═════ Records supplied ═════
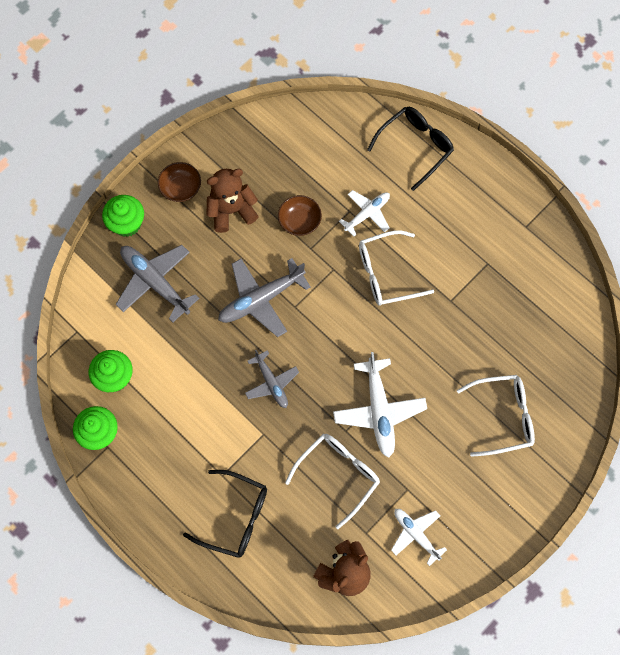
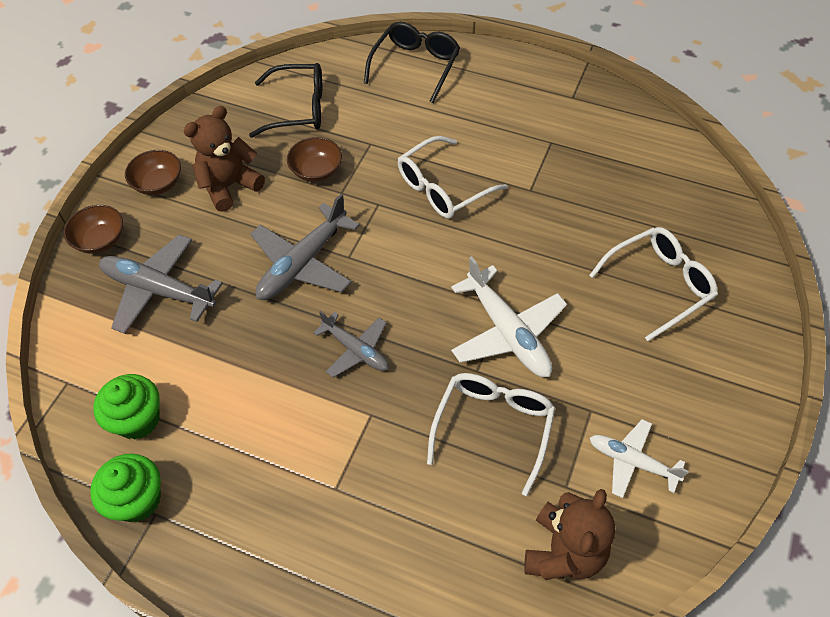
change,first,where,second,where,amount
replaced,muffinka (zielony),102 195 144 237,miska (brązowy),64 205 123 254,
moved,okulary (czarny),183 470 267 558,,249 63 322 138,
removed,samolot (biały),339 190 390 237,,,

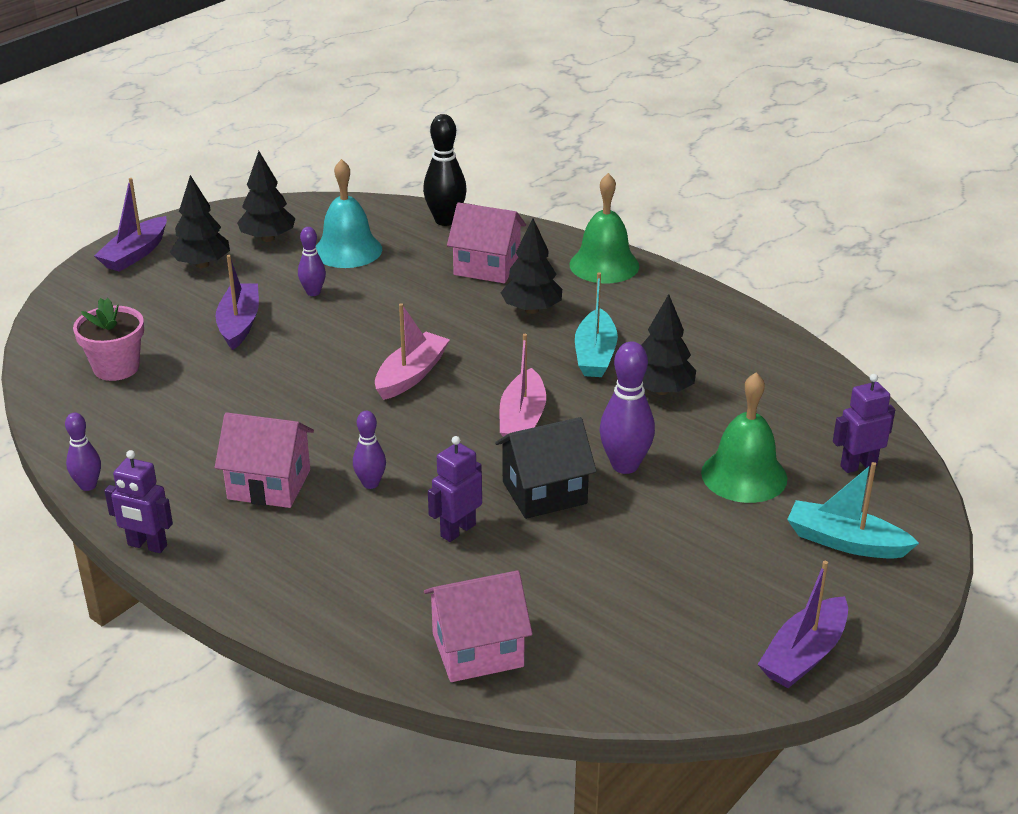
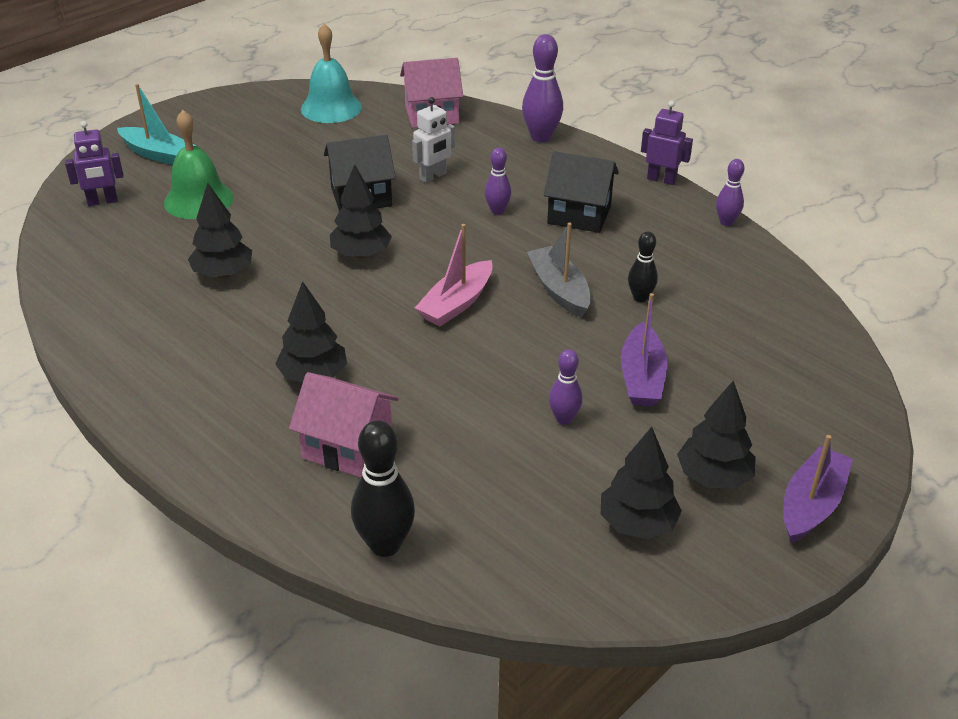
change,first,where,second,where,amount
removed,doniczka (różowy),73 298 144 381,,,
recoloured,domek (różowy),215 412 314 508,domek (czarny),544 151 619 233,
moved,dzwonek (turkusowy),316 159 382 268,,301 24 362 123,
recoloured,robot (fioletowy),428 436 482 542,robot (biały),412 97 455 183,
replaced,łódka (różowy),499 334 546 437,drzewko (czarny),330 164 392 259,
removed,dzwonek (zielony),570 173 639 283,,,
removed,łódka (turkusowy),575 272 618 377,,,
moved,kręgiel (fioletowy),599 342 655 474,,522 34 563 142,
removed,łódka (fioletowy),757 561 848 688,,,
added,,,łódka (szary),527 222 591 318,
added,,,kręgiel (czarny),628 231 658 302,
═════
Task prompt:
Repeat the data word for word. Skip the pictures.

Task answer:
change,first,where,second,where,amount
replaced,muffinka (zielony),102 195 144 237,miska (brązowy),64 205 123 254,
moved,okulary (czarny),183 470 267 558,,249 63 322 138,
removed,samolot (biały),339 190 390 237,,,

change,first,where,second,where,amount
removed,doniczka (różowy),73 298 144 381,,,
recoloured,domek (różowy),215 412 314 508,domek (czarny),544 151 619 233,
moved,dzwonek (turkusowy),316 159 382 268,,301 24 362 123,
recoloured,robot (fioletowy),428 436 482 542,robot (biały),412 97 455 183,
replaced,łódka (różowy),499 334 546 437,drzewko (czarny),330 164 392 259,
removed,dzwonek (zielony),570 173 639 283,,,
removed,łódka (turkusowy),575 272 618 377,,,
moved,kręgiel (fioletowy),599 342 655 474,,522 34 563 142,
removed,łódka (fioletowy),757 561 848 688,,,
added,,,łódka (szary),527 222 591 318,
added,,,kręgiel (czarny),628 231 658 302,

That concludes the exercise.